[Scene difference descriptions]
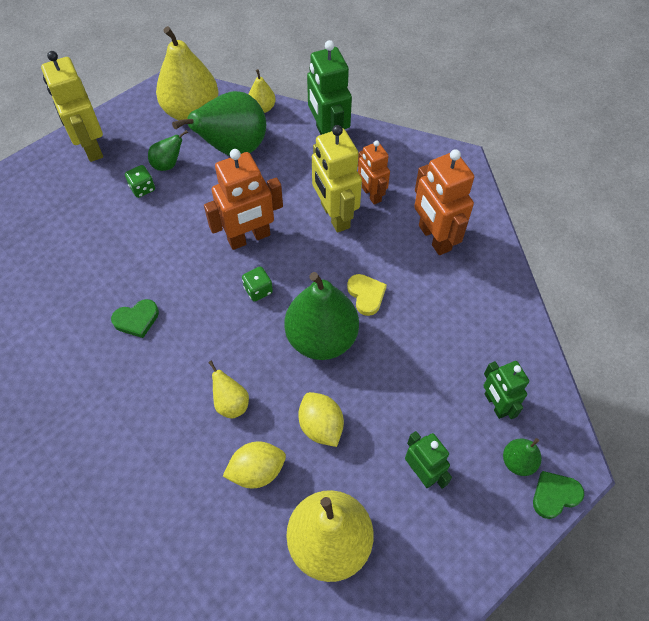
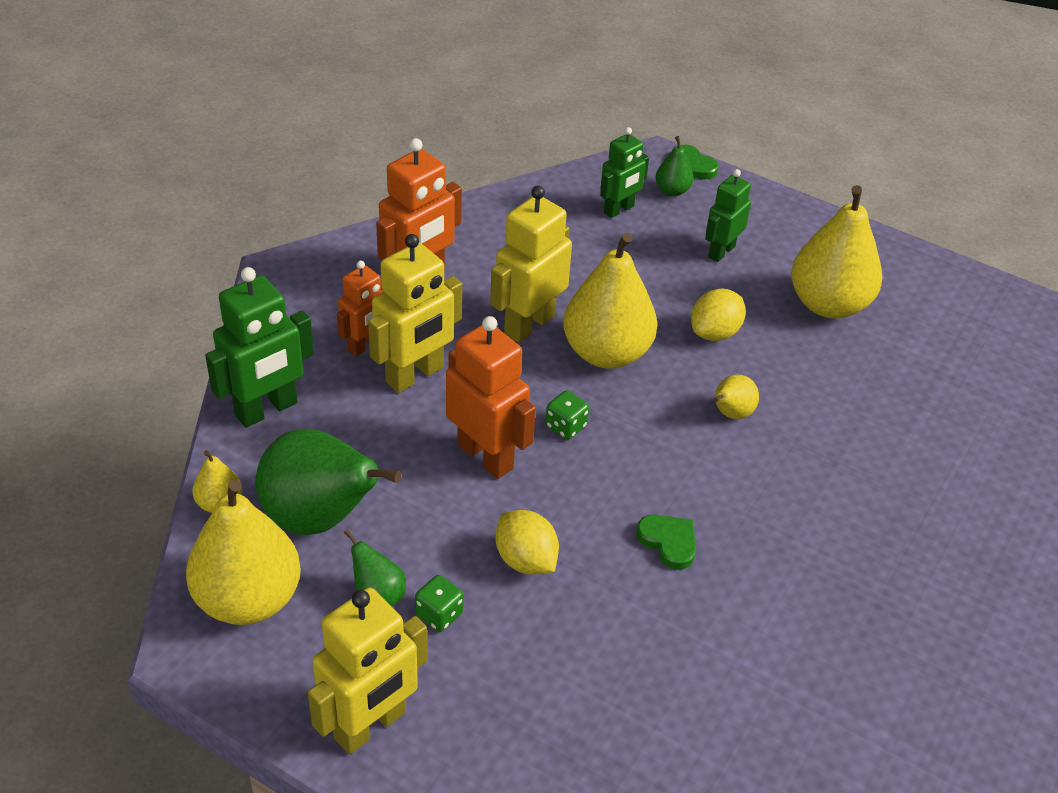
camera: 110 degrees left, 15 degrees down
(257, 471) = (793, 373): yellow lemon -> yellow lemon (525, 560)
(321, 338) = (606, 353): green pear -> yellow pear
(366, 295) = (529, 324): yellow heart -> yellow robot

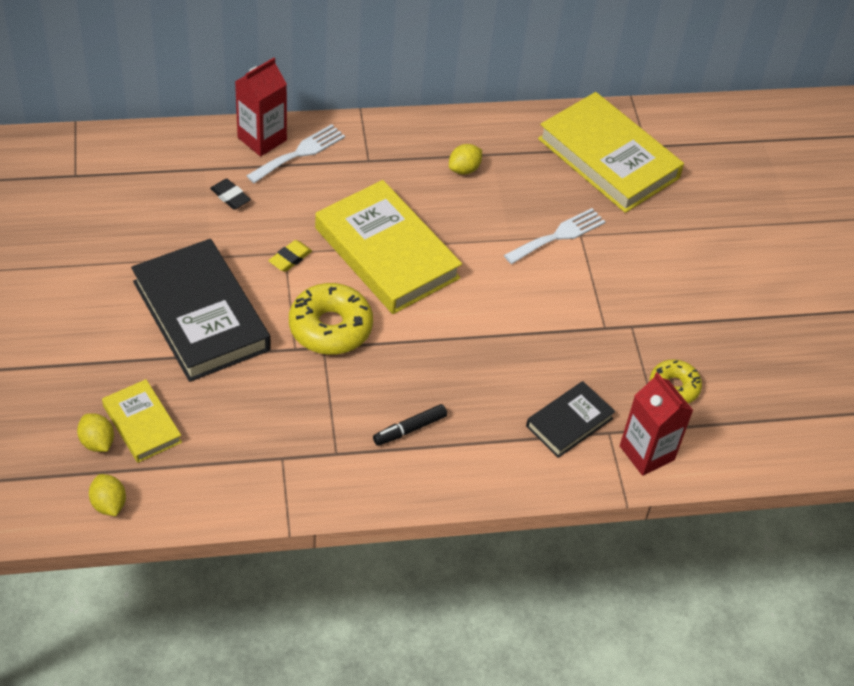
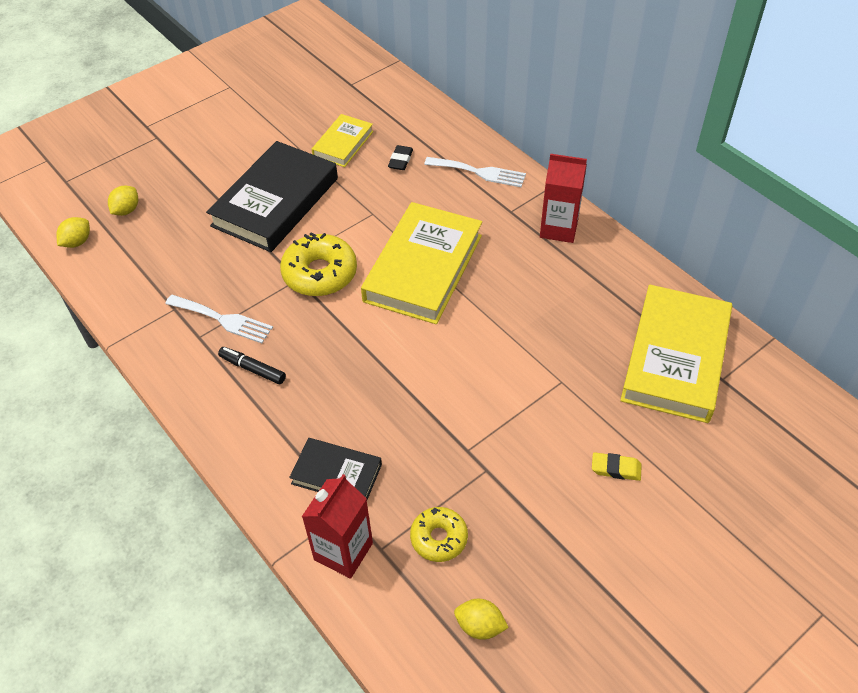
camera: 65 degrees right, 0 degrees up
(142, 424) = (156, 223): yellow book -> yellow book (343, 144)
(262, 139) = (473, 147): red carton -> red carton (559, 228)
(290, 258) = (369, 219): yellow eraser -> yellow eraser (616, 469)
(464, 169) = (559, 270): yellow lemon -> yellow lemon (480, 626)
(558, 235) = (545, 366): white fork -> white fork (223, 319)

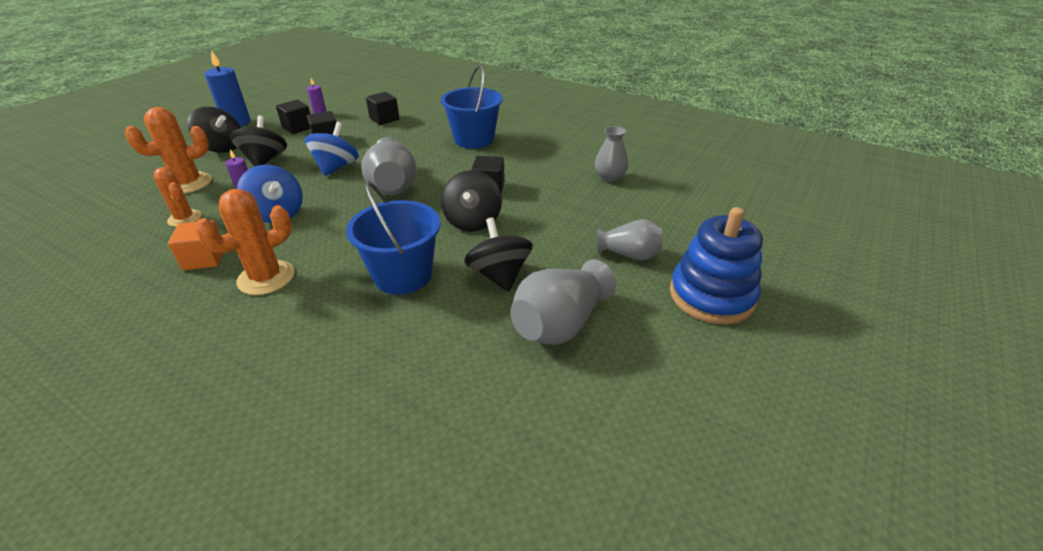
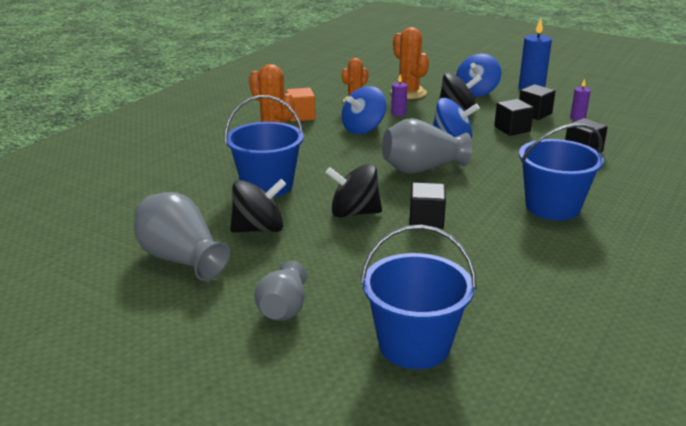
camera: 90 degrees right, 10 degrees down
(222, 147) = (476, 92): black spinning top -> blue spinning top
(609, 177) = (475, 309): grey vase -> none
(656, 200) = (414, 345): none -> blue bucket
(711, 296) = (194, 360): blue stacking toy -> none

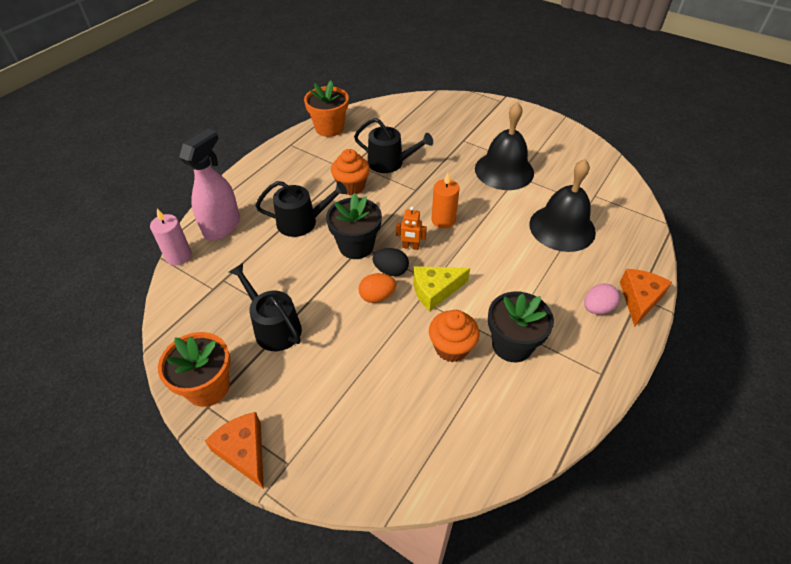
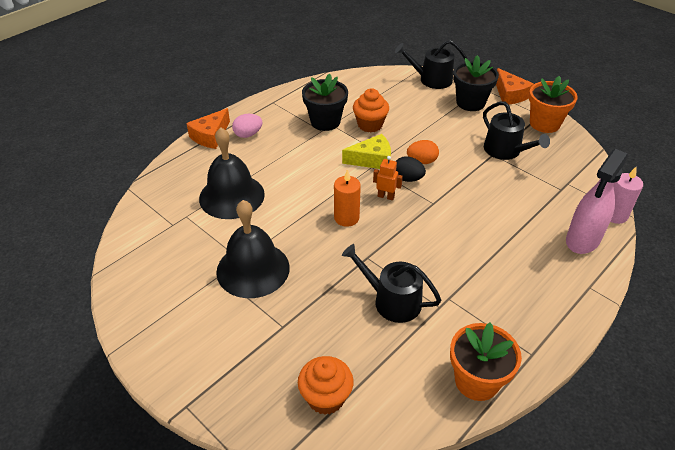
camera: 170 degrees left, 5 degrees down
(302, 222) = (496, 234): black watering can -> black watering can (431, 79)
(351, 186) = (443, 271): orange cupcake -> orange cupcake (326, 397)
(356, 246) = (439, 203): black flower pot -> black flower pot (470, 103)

*BRIEF:*
Pictures aside, repeat every entry exactly as written.

*RESPONSE BELOW:*
camera: 110 degrees left, 15 degrees down
(257, 471) = (793, 373): yellow lemon -> yellow lemon (525, 560)
(321, 338) = (606, 353): green pear -> yellow pear
(366, 295) = (529, 324): yellow heart -> yellow robot

camera: 65 degrees right, 0 degrees up
(142, 424) = (156, 223): yellow book -> yellow book (343, 144)
(262, 139) = (473, 147): red carton -> red carton (559, 228)
(290, 258) = (369, 219): yellow eraser -> yellow eraser (616, 469)
(464, 169) = (559, 270): yellow lemon -> yellow lemon (480, 626)
(558, 235) = (545, 366): white fork -> white fork (223, 319)

camera: 90 degrees right, 10 degrees down
(222, 147) = (476, 92): black spinning top -> blue spinning top
(609, 177) = (475, 309): grey vase -> none
(656, 200) = (414, 345): none -> blue bucket
(711, 296) = (194, 360): blue stacking toy -> none

camera: 170 degrees left, 5 degrees down
(302, 222) = (496, 234): black watering can -> black watering can (431, 79)
(351, 186) = (443, 271): orange cupcake -> orange cupcake (326, 397)
(356, 246) = (439, 203): black flower pot -> black flower pot (470, 103)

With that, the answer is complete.